Required action ▸ Below is a listing. Copy each line of it that holds the word "purple".

Dataset ▸

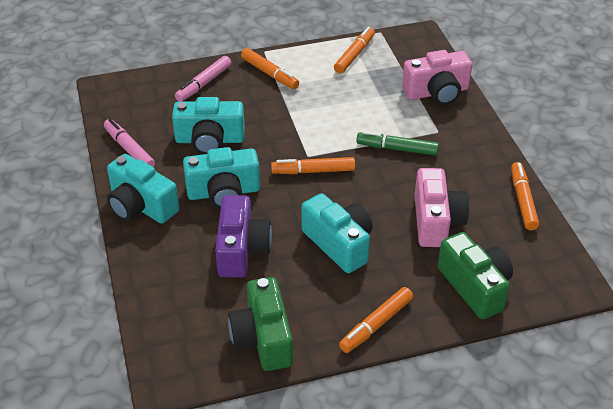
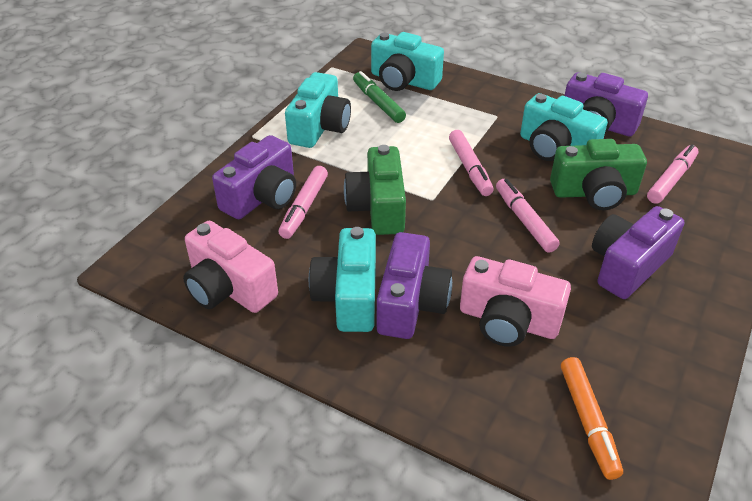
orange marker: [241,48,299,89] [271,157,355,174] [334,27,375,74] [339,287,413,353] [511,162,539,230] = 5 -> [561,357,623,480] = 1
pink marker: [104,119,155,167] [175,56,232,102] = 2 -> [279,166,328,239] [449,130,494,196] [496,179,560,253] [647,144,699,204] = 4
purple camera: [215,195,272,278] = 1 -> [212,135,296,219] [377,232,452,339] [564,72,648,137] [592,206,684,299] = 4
==
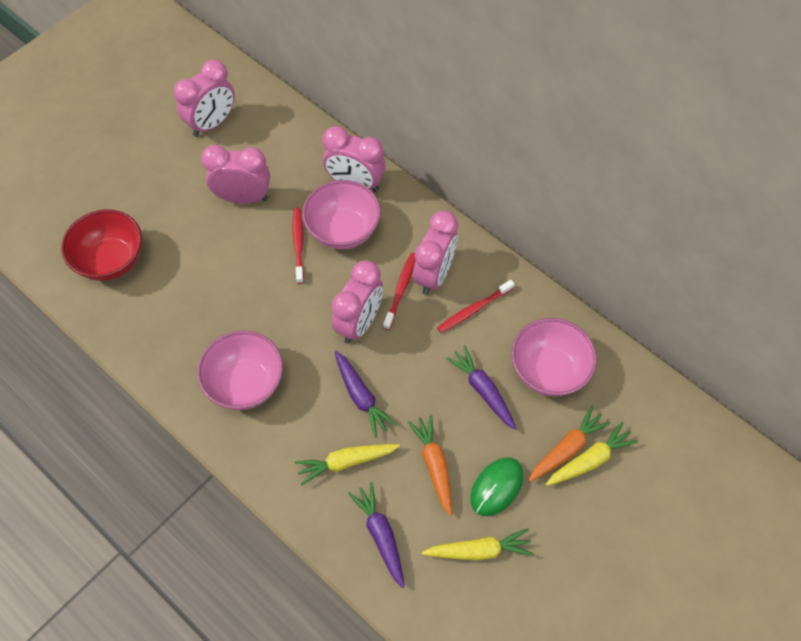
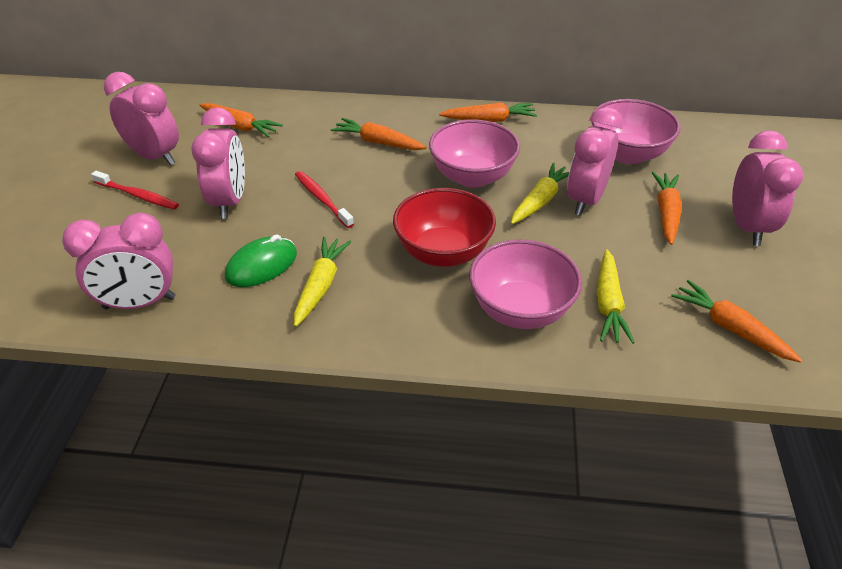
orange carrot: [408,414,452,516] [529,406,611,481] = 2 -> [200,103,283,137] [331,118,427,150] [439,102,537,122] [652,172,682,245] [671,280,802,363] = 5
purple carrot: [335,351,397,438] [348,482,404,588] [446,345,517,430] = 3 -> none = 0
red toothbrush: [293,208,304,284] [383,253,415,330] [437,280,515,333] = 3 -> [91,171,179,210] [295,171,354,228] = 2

Result for this exercise ▸
purple camera: [215,195,272,278] = 1 -> [212,135,296,219] [377,232,452,339] [564,72,648,137] [592,206,684,299] = 4
purple carrot: [335,351,397,438] [348,482,404,588] [446,345,517,430] = 3 -> none = 0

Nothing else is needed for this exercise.